Records excerpted from a collection:

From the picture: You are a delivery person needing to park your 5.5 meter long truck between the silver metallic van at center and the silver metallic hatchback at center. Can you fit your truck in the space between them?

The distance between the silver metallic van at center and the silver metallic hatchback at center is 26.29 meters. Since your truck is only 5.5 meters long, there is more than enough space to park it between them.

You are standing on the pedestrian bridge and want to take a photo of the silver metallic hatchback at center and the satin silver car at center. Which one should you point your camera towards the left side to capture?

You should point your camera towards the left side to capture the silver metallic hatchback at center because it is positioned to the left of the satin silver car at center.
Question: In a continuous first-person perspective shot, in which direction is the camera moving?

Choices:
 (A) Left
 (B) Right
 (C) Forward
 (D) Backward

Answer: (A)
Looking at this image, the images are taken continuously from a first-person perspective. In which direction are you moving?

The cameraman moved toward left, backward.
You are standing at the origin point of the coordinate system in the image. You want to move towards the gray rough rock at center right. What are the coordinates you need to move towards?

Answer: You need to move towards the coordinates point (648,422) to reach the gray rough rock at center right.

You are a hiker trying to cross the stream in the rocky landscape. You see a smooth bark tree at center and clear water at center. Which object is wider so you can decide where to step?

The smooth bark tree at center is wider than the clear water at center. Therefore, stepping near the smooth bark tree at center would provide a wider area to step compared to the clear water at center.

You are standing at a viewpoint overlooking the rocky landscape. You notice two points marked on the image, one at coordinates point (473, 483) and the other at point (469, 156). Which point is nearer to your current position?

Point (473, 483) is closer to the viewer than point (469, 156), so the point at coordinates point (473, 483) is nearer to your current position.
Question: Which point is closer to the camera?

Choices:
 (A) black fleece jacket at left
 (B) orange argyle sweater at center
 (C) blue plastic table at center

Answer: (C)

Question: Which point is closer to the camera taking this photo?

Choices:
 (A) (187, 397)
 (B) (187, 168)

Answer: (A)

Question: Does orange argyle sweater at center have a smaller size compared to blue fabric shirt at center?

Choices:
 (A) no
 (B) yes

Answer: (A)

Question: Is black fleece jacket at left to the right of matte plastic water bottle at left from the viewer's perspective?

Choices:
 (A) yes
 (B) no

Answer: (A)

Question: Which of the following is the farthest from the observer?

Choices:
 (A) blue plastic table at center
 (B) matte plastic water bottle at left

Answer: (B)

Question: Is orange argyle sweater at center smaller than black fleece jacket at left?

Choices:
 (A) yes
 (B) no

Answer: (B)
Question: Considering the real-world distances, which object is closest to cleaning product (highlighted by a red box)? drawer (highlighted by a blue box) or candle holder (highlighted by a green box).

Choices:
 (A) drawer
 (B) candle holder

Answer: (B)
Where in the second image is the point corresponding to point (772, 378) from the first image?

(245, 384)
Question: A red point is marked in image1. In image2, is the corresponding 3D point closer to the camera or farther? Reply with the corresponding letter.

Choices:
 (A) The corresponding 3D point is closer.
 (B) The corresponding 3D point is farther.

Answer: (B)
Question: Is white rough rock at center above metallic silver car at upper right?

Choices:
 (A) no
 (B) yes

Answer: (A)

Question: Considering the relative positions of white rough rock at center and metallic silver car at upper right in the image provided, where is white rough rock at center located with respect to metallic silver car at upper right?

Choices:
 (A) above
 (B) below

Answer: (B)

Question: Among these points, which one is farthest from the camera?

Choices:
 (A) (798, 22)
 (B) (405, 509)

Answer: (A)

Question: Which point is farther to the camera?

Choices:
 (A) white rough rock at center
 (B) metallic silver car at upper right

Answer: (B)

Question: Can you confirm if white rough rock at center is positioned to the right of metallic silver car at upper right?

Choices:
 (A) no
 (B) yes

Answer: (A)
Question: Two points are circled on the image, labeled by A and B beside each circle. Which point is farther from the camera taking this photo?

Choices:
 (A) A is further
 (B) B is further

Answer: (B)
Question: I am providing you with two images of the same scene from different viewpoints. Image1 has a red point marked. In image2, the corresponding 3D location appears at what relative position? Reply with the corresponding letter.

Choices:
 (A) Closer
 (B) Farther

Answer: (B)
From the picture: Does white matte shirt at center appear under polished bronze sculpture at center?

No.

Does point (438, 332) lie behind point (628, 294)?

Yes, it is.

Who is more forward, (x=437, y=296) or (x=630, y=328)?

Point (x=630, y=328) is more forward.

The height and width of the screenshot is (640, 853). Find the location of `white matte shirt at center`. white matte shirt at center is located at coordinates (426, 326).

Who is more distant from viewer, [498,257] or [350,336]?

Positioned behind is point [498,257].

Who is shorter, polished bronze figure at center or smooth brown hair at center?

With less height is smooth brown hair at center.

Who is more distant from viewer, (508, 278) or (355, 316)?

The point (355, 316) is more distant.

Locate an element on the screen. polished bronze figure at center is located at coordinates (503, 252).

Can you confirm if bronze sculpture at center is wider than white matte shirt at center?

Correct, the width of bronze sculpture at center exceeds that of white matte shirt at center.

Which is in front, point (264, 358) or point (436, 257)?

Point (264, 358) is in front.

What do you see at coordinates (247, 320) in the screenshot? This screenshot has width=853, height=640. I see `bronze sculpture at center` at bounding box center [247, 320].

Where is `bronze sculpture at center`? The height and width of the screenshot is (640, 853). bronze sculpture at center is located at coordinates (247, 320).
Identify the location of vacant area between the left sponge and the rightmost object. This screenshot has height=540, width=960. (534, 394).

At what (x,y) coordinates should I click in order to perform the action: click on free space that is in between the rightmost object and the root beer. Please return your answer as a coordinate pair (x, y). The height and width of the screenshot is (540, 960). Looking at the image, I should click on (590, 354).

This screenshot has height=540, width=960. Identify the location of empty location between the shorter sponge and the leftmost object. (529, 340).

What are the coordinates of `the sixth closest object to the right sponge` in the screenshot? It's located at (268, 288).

What the task requires »
Rewrite the lines above as a numbered list, and skip any blank lines.

Full response »
1. From the picture: You are a delivery person needing to park your 5.5 meter long truck between the silver metallic van at center and the silver metallic hatchback at center. Can you fit your truck in the space between them?
2. The distance between the silver metallic van at center and the silver metallic hatchback at center is 26.29 meters. Since your truck is only 5.5 meters long, there is more than enough space to park it between them.
3. You are standing on the pedestrian bridge and want to take a photo of the silver metallic hatchback at center and the satin silver car at center. Which one should you point your camera towards the left side to capture?
4. You should point your camera towards the left side to capture the silver metallic hatchback at center because it is positioned to the left of the satin silver car at center.
5. Question: In a continuous first-person perspective shot, in which direction is the camera moving?
6. Choices:
7.  (A) Left
8.  (B) Right
9.  (C) Forward
10.  (D) Backward
11. Answer: (A)
12. Looking at this image, the images are taken continuously from a first-person perspective. In which direction are you moving?
13. The cameraman moved toward left, backward.
14. You are standing at the origin point of the coordinate system in the image. You want to move towards the gray rough rock at center right. What are the coordinates you need to move towards?
15. Answer: You need to move towards the coordinates point (648,422) to reach the gray rough rock at center right.
16. You are a hiker trying to cross the stream in the rocky landscape. You see a smooth bark tree at center and clear water at center. Which object is wider so you can decide where to step?
17. The smooth bark tree at center is wider than the clear water at center. Therefore, stepping near the smooth bark tree at center would provide a wider area to step compared to the clear water at center.
18. You are standing at a viewpoint overlooking the rocky landscape. You notice two points marked on the image, one at coordinates point (473, 483) and the other at point (469, 156). Which point is nearer to your current position?
19. Point (473, 483) is closer to the viewer than point (469, 156), so the point at coordinates point (473, 483) is nearer to your current position.
20. Question: Which point is closer to the camera?
21. Choices:
22.  (A) black fleece jacket at left
23.  (B) orange argyle sweater at center
24.  (C) blue plastic table at center
25. Answer: (C)
26. Question: Which point is closer to the camera taking this photo?
27. Choices:
28.  (A) (187, 397)
29.  (B) (187, 168)
30. Answer: (A)
31. Question: Does orange argyle sweater at center have a smaller size compared to blue fabric shirt at center?
32. Choices:
33.  (A) no
34.  (B) yes
35. Answer: (A)
36. Question: Is black fleece jacket at left to the right of matte plastic water bottle at left from the viewer's perspective?
37. Choices:
38.  (A) yes
39.  (B) no
40. Answer: (A)
41. Question: Which of the following is the farthest from the observer?
42. Choices:
43.  (A) blue plastic table at center
44.  (B) matte plastic water bottle at left
45. Answer: (B)
46. Question: Is orange argyle sweater at center smaller than black fleece jacket at left?
47. Choices:
48.  (A) yes
49.  (B) no
50. Answer: (B)
51. Question: Considering the real-world distances, which object is closest to cleaning product (highlighted by a red box)? drawer (highlighted by a blue box) or candle holder (highlighted by a green box).
52. Choices:
53.  (A) drawer
54.  (B) candle holder
55. Answer: (B)
56. Where in the second image is the point corresponding to point (772, 378) from the first image?
57. (245, 384)
58. Question: A red point is marked in image1. In image2, is the corresponding 3D point closer to the camera or farther? Reply with the corresponding letter.
59. Choices:
60.  (A) The corresponding 3D point is closer.
61.  (B) The corresponding 3D point is farther.
62. Answer: (B)
63. Question: Is white rough rock at center above metallic silver car at upper right?
64. Choices:
65.  (A) no
66.  (B) yes
67. Answer: (A)
68. Question: Considering the relative positions of white rough rock at center and metallic silver car at upper right in the image provided, where is white rough rock at center located with respect to metallic silver car at upper right?
69. Choices:
70.  (A) above
71.  (B) below
72. Answer: (B)
73. Question: Among these points, which one is farthest from the camera?
74. Choices:
75.  (A) (798, 22)
76.  (B) (405, 509)
77. Answer: (A)
78. Question: Which point is farther to the camera?
79. Choices:
80.  (A) white rough rock at center
81.  (B) metallic silver car at upper right
82. Answer: (B)
83. Question: Can you confirm if white rough rock at center is positioned to the right of metallic silver car at upper right?
84. Choices:
85.  (A) no
86.  (B) yes
87. Answer: (A)
88. Question: Two points are circled on the image, labeled by A and B beside each circle. Which point is farther from the camera taking this photo?
89. Choices:
90.  (A) A is further
91.  (B) B is further
92. Answer: (B)
93. Question: I am providing you with two images of the same scene from different viewpoints. Image1 has a red point marked. In image2, the corresponding 3D location appears at what relative position? Reply with the corresponding letter.
94. Choices:
95.  (A) Closer
96.  (B) Farther
97. Answer: (B)
98. From the picture: Does white matte shirt at center appear under polished bronze sculpture at center?
99. No.
100. Does point (438, 332) lie behind point (628, 294)?
101. Yes, it is.
102. Who is more forward, (x=437, y=296) or (x=630, y=328)?
103. Point (x=630, y=328) is more forward.
104. The height and width of the screenshot is (640, 853). Find the location of `white matte shirt at center`. white matte shirt at center is located at coordinates (426, 326).
105. Who is more distant from viewer, [498,257] or [350,336]?
106. Positioned behind is point [498,257].
107. Who is shorter, polished bronze figure at center or smooth brown hair at center?
108. With less height is smooth brown hair at center.
109. Who is more distant from viewer, (508, 278) or (355, 316)?
110. The point (355, 316) is more distant.
111. Locate an element on the screen. polished bronze figure at center is located at coordinates (503, 252).
112. Can you confirm if bronze sculpture at center is wider than white matte shirt at center?
113. Correct, the width of bronze sculpture at center exceeds that of white matte shirt at center.
114. Which is in front, point (264, 358) or point (436, 257)?
115. Point (264, 358) is in front.
116. What do you see at coordinates (247, 320) in the screenshot? This screenshot has width=853, height=640. I see `bronze sculpture at center` at bounding box center [247, 320].
117. Where is `bronze sculpture at center`? The height and width of the screenshot is (640, 853). bronze sculpture at center is located at coordinates (247, 320).
118. Identify the location of vacant area between the left sponge and the rightmost object. This screenshot has height=540, width=960. (534, 394).
119. At what (x,y) coordinates should I click in order to perform the action: click on free space that is in between the rightmost object and the root beer. Please return your answer as a coordinate pair (x, y). The height and width of the screenshot is (540, 960). Looking at the image, I should click on (590, 354).
120. This screenshot has height=540, width=960. Identify the location of empty location between the shorter sponge and the leftmost object. (529, 340).
121. What are the coordinates of `the sixth closest object to the right sponge` in the screenshot? It's located at (268, 288).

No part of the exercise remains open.